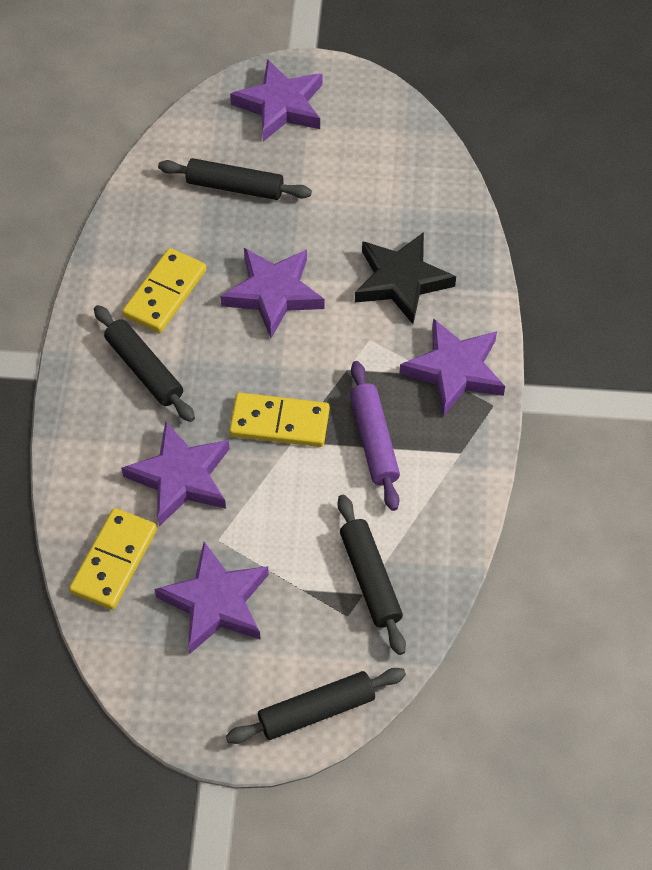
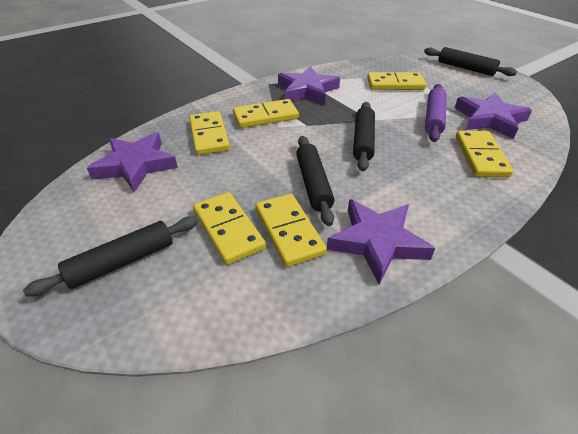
black star: 1 -> 0
purple star: 5 -> 4
yellow domino: 3 -> 6

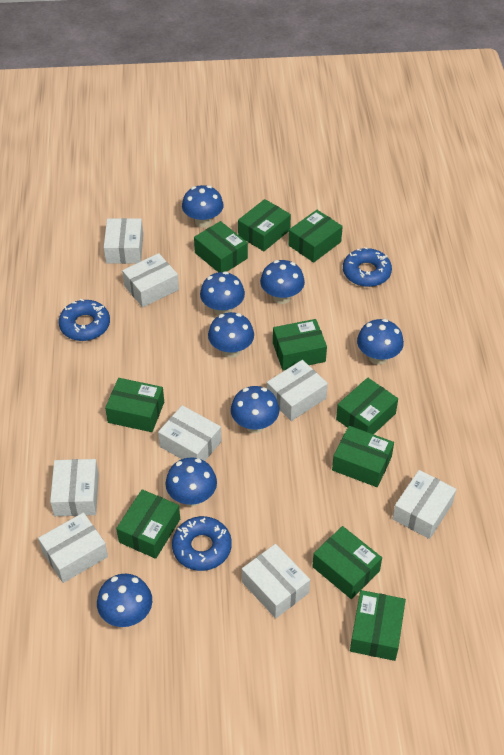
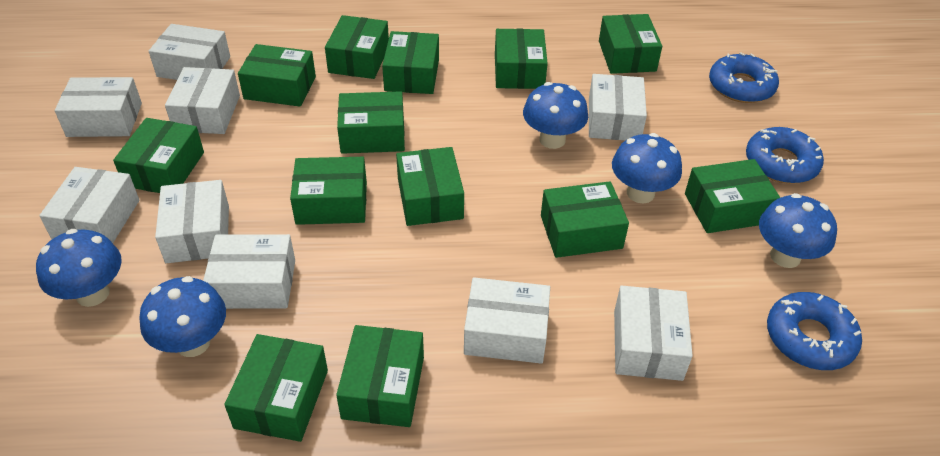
blue mushroom: 8 -> 5
green box: 10 -> 13
white box: 8 -> 9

### WHAT IS NEEDED:
What is needed is an exact repeat of every entry above, with the pictures left out.

### TASK RESULT:
black star: 1 -> 0
purple star: 5 -> 4
yellow domino: 3 -> 6

blue mushroom: 8 -> 5
green box: 10 -> 13
white box: 8 -> 9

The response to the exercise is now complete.